··· THE RECORDS

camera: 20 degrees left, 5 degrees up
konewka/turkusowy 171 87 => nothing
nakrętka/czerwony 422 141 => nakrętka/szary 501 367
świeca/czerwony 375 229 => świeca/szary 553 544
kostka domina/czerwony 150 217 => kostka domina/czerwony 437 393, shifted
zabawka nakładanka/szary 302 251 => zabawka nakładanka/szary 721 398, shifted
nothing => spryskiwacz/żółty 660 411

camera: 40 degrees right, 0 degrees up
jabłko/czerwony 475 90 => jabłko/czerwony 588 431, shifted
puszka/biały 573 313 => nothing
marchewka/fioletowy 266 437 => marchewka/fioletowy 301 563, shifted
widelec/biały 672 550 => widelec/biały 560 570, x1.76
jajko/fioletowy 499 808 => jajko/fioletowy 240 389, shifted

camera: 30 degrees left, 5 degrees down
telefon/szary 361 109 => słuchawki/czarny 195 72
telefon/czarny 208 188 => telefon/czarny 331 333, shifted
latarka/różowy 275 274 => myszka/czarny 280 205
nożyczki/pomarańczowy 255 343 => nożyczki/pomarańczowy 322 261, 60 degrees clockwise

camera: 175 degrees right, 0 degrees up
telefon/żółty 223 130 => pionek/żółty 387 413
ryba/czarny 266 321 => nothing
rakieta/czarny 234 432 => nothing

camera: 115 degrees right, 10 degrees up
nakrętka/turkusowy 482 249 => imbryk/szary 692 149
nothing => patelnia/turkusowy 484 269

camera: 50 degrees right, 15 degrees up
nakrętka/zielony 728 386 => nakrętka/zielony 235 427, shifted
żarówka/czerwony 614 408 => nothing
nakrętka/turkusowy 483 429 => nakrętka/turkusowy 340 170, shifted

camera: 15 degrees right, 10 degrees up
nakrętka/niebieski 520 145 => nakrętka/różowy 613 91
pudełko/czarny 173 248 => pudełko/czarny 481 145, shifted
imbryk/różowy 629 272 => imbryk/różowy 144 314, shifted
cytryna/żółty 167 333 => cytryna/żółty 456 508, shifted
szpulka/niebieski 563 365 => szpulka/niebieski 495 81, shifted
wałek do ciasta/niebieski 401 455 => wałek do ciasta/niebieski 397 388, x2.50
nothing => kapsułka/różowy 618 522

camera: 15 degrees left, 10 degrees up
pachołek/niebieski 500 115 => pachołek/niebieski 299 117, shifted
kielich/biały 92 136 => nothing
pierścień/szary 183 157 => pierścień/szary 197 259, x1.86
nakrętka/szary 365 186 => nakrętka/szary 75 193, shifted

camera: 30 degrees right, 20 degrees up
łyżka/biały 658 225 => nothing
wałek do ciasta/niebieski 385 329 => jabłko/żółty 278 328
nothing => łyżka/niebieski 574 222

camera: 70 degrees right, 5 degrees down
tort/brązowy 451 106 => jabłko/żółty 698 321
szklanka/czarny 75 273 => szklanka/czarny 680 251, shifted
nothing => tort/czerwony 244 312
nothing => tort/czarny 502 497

······

WHAT YOU WILL DO> Retype the entries exactly; leave nothing out.

WRITTEN ANSWER>
camera: 20 degrees left, 5 degrees up
konewka/turkusowy 171 87 => nothing
nakrętka/czerwony 422 141 => nakrętka/szary 501 367
świeca/czerwony 375 229 => świeca/szary 553 544
kostka domina/czerwony 150 217 => kostka domina/czerwony 437 393, shifted
zabawka nakładanka/szary 302 251 => zabawka nakładanka/szary 721 398, shifted
nothing => spryskiwacz/żółty 660 411

camera: 40 degrees right, 0 degrees up
jabłko/czerwony 475 90 => jabłko/czerwony 588 431, shifted
puszka/biały 573 313 => nothing
marchewka/fioletowy 266 437 => marchewka/fioletowy 301 563, shifted
widelec/biały 672 550 => widelec/biały 560 570, x1.76
jajko/fioletowy 499 808 => jajko/fioletowy 240 389, shifted

camera: 30 degrees left, 5 degrees down
telefon/szary 361 109 => słuchawki/czarny 195 72
telefon/czarny 208 188 => telefon/czarny 331 333, shifted
latarka/różowy 275 274 => myszka/czarny 280 205
nożyczki/pomarańczowy 255 343 => nożyczki/pomarańczowy 322 261, 60 degrees clockwise

camera: 175 degrees right, 0 degrees up
telefon/żółty 223 130 => pionek/żółty 387 413
ryba/czarny 266 321 => nothing
rakieta/czarny 234 432 => nothing

camera: 115 degrees right, 10 degrees up
nakrętka/turkusowy 482 249 => imbryk/szary 692 149
nothing => patelnia/turkusowy 484 269

camera: 50 degrees right, 15 degrees up
nakrętka/zielony 728 386 => nakrętka/zielony 235 427, shifted
żarówka/czerwony 614 408 => nothing
nakrętka/turkusowy 483 429 => nakrętka/turkusowy 340 170, shifted

camera: 15 degrees right, 10 degrees up
nakrętka/niebieski 520 145 => nakrętka/różowy 613 91
pudełko/czarny 173 248 => pudełko/czarny 481 145, shifted
imbryk/różowy 629 272 => imbryk/różowy 144 314, shifted
cytryna/żółty 167 333 => cytryna/żółty 456 508, shifted
szpulka/niebieski 563 365 => szpulka/niebieski 495 81, shifted
wałek do ciasta/niebieski 401 455 => wałek do ciasta/niebieski 397 388, x2.50
nothing => kapsułka/różowy 618 522

camera: 15 degrees left, 10 degrees up
pachołek/niebieski 500 115 => pachołek/niebieski 299 117, shifted
kielich/biały 92 136 => nothing
pierścień/szary 183 157 => pierścień/szary 197 259, x1.86
nakrętka/szary 365 186 => nakrętka/szary 75 193, shifted

camera: 30 degrees right, 20 degrees up
łyżka/biały 658 225 => nothing
wałek do ciasta/niebieski 385 329 => jabłko/żółty 278 328
nothing => łyżka/niebieski 574 222

camera: 70 degrees right, 5 degrees down
tort/brązowy 451 106 => jabłko/żółty 698 321
szklanka/czarny 75 273 => szklanka/czarny 680 251, shifted
nothing => tort/czerwony 244 312
nothing => tort/czarny 502 497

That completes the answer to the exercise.